Below is a listing; return it in full, exactly as it appears.

-------- Data section

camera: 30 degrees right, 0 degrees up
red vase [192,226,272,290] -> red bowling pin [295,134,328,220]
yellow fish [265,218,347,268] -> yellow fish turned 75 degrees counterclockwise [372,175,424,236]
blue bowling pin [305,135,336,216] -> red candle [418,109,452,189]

----------------

Solution for this task:
camera: 30 degrees right, 0 degrees up
red vase [192,226,272,290] -> red bowling pin [295,134,328,220]
yellow fish [265,218,347,268] -> yellow fish turned 75 degrees counterclockwise [372,175,424,236]
blue bowling pin [305,135,336,216] -> red candle [418,109,452,189]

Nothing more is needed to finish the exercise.